→ **RECORDS TO PROCESS**:
----

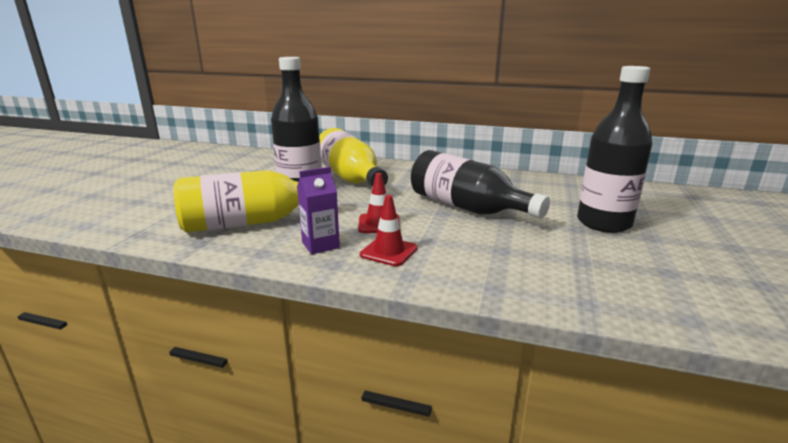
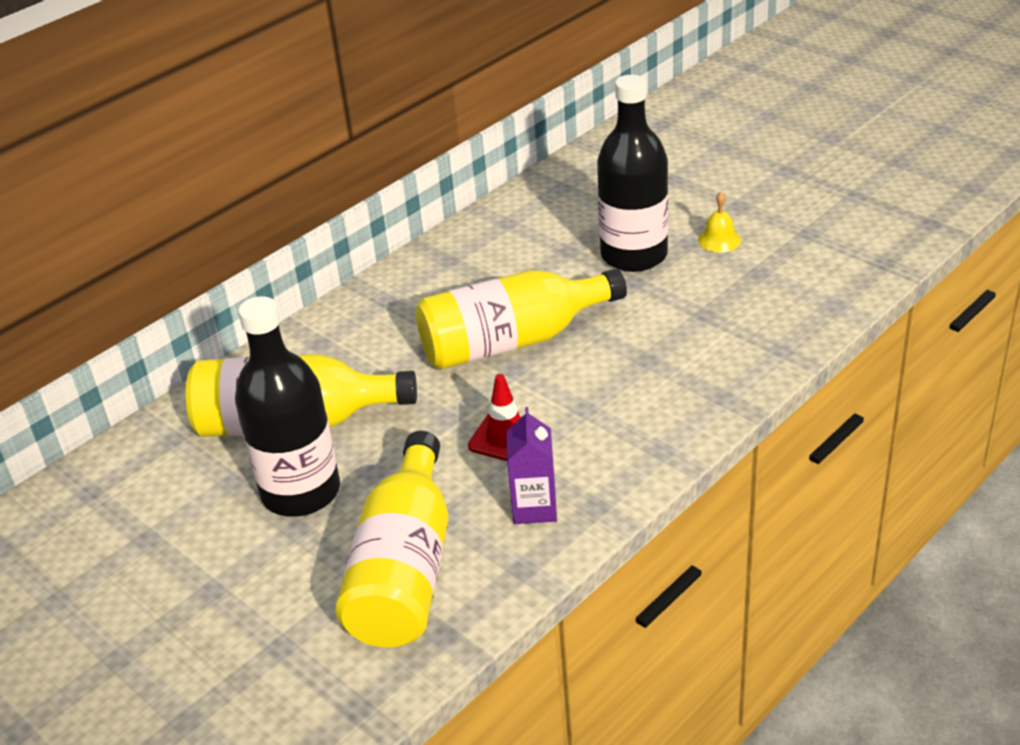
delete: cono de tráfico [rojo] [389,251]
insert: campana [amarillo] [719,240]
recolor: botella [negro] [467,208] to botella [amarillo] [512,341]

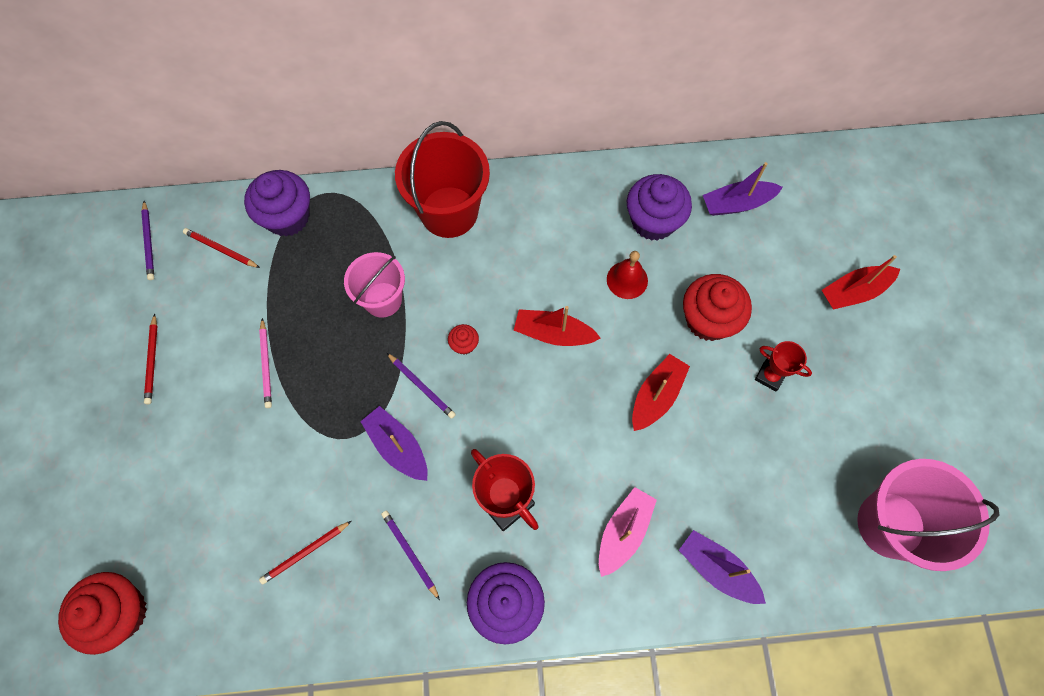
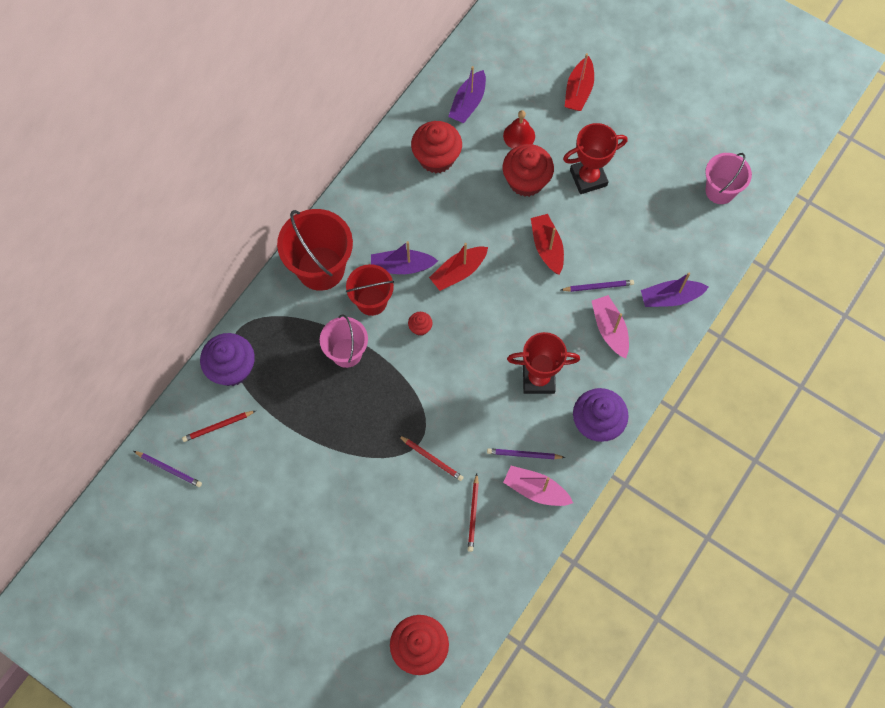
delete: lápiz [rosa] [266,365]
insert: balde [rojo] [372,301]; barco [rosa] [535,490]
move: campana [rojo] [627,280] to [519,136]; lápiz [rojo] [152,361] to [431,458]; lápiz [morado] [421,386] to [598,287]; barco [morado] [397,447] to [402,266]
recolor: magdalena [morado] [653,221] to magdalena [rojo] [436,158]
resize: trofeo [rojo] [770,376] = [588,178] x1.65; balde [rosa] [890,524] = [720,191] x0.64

----

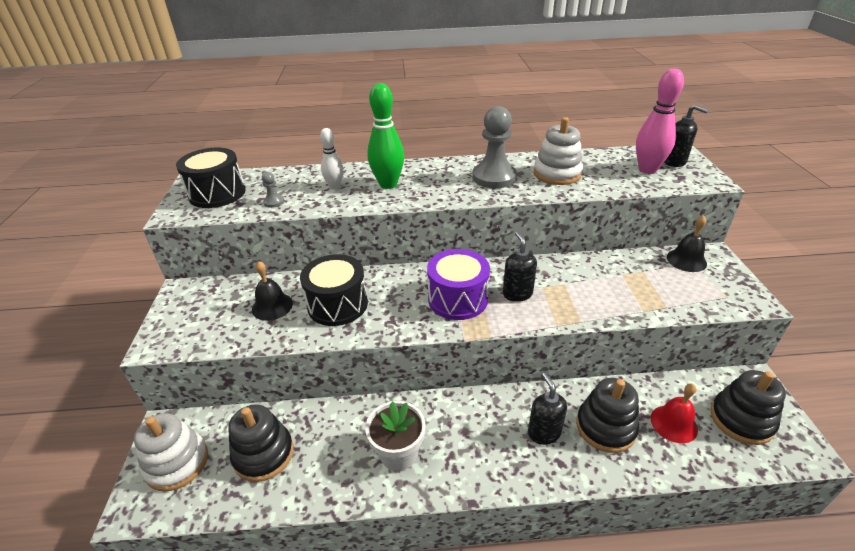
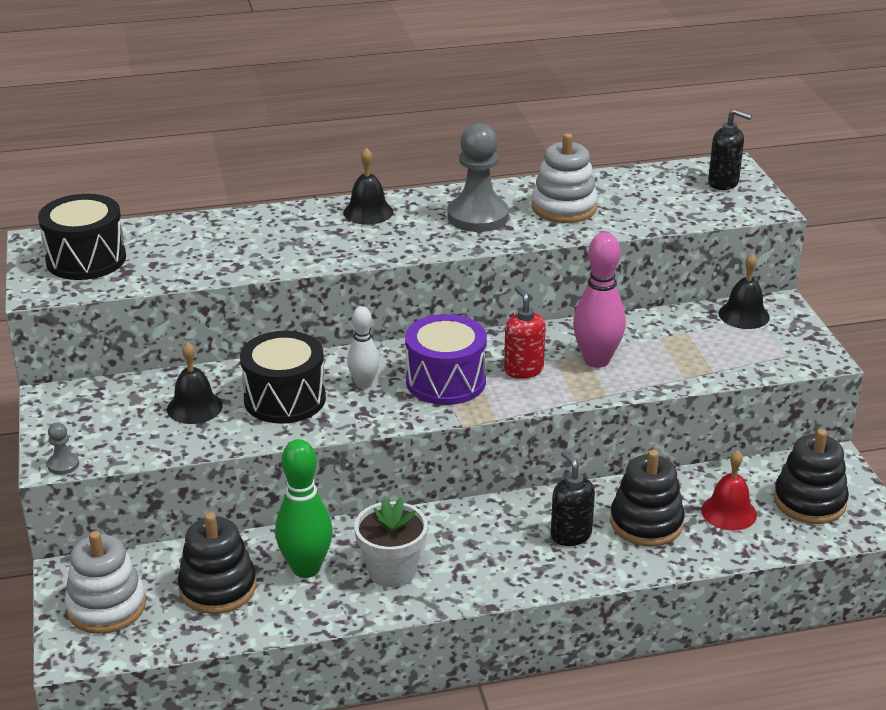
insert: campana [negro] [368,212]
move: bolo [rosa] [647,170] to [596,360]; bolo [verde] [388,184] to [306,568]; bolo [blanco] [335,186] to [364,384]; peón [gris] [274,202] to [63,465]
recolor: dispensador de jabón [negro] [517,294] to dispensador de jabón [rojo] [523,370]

----

→ **TASK**: Print again the lines of the entries above that fall between the line holding "delete: cono de tráfico [rojo] [389,251]" and the line holding "insert: campana [amarillo] [719,240]", inclusive, exactly as they stand.

→ **EXERCISE ANSWER**:
delete: cono de tráfico [rojo] [389,251]
insert: campana [amarillo] [719,240]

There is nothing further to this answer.